[Work to do]
Reproduce every one of the following records verbatim, keeping each line in its original order.

[start]

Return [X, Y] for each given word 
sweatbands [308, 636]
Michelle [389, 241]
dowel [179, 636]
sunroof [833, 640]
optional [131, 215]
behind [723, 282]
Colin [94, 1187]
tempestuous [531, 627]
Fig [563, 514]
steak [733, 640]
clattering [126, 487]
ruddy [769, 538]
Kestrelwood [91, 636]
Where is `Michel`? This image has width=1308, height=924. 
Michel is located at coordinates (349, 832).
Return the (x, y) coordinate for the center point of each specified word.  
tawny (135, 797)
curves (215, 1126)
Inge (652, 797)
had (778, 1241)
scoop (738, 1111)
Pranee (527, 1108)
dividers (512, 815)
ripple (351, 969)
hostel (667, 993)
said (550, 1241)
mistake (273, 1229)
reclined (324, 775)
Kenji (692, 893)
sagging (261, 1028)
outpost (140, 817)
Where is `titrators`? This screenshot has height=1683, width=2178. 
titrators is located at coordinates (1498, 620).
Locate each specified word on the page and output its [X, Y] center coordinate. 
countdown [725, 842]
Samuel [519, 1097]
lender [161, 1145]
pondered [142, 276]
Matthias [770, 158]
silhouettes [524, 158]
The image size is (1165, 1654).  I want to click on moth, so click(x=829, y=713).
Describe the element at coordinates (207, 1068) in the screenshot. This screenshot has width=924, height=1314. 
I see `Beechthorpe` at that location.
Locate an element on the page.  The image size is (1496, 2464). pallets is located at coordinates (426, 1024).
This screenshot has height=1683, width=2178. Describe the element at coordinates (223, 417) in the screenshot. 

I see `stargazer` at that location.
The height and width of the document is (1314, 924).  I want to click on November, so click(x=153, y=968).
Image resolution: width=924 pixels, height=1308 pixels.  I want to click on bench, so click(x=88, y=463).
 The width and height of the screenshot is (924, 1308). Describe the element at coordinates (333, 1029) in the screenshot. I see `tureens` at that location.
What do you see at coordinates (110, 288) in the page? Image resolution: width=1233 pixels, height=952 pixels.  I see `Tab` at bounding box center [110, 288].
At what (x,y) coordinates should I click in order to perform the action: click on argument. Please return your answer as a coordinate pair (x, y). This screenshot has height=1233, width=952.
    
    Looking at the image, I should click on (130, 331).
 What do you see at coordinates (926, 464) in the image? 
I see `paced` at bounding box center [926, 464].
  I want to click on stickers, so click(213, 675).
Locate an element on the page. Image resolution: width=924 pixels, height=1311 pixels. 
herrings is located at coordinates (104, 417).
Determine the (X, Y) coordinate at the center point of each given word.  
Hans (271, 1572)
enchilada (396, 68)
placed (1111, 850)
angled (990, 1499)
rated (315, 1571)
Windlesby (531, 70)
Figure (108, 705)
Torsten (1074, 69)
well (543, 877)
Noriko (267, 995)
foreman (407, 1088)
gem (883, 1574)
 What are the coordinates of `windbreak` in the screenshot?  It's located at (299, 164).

[end]

[Expected answer]
Return [X, Y] for each given word 
sweatbands [308, 636]
Michelle [389, 241]
dowel [179, 636]
sunroof [833, 640]
optional [131, 215]
behind [723, 282]
Colin [94, 1187]
tempestuous [531, 627]
Fig [563, 514]
steak [733, 640]
clattering [126, 487]
ruddy [769, 538]
Kestrelwood [91, 636]
Where is `Michel`? This image has width=1308, height=924. 
Michel is located at coordinates (349, 832).
Return the (x, y) coordinate for the center point of each specified word.  
tawny (135, 797)
curves (215, 1126)
Inge (652, 797)
had (778, 1241)
scoop (738, 1111)
Pranee (527, 1108)
dividers (512, 815)
ripple (351, 969)
hostel (667, 993)
said (550, 1241)
mistake (273, 1229)
reclined (324, 775)
Kenji (692, 893)
sagging (261, 1028)
outpost (140, 817)
Where is `titrators`? This screenshot has height=1683, width=2178. 
titrators is located at coordinates (1498, 620).
Locate each specified word on the page and output its [X, Y] center coordinate. 
countdown [725, 842]
Samuel [519, 1097]
lender [161, 1145]
pondered [142, 276]
Matthias [770, 158]
silhouettes [524, 158]
The image size is (1165, 1654).  I want to click on moth, so click(x=829, y=713).
Describe the element at coordinates (207, 1068) in the screenshot. This screenshot has width=924, height=1314. 
I see `Beechthorpe` at that location.
Locate an element on the page.  The image size is (1496, 2464). pallets is located at coordinates (426, 1024).
This screenshot has height=1683, width=2178. Describe the element at coordinates (223, 417) in the screenshot. 

I see `stargazer` at that location.
The height and width of the document is (1314, 924).  I want to click on November, so click(x=153, y=968).
Image resolution: width=924 pixels, height=1308 pixels.  I want to click on bench, so click(x=88, y=463).
 The width and height of the screenshot is (924, 1308). Describe the element at coordinates (333, 1029) in the screenshot. I see `tureens` at that location.
What do you see at coordinates (110, 288) in the page? Image resolution: width=1233 pixels, height=952 pixels.  I see `Tab` at bounding box center [110, 288].
At what (x,y) coordinates should I click in order to perform the action: click on argument. Please return your answer as a coordinate pair (x, y). This screenshot has height=1233, width=952.
    
    Looking at the image, I should click on (130, 331).
 What do you see at coordinates (926, 464) in the image? 
I see `paced` at bounding box center [926, 464].
  I want to click on stickers, so click(213, 675).
Locate an element on the page. Image resolution: width=924 pixels, height=1311 pixels. 
herrings is located at coordinates (104, 417).
Determine the (X, Y) coordinate at the center point of each given word.  
Hans (271, 1572)
enchilada (396, 68)
placed (1111, 850)
angled (990, 1499)
rated (315, 1571)
Windlesby (531, 70)
Figure (108, 705)
Torsten (1074, 69)
well (543, 877)
Noriko (267, 995)
foreman (407, 1088)
gem (883, 1574)
 What are the coordinates of `windbreak` in the screenshot?  It's located at (299, 164).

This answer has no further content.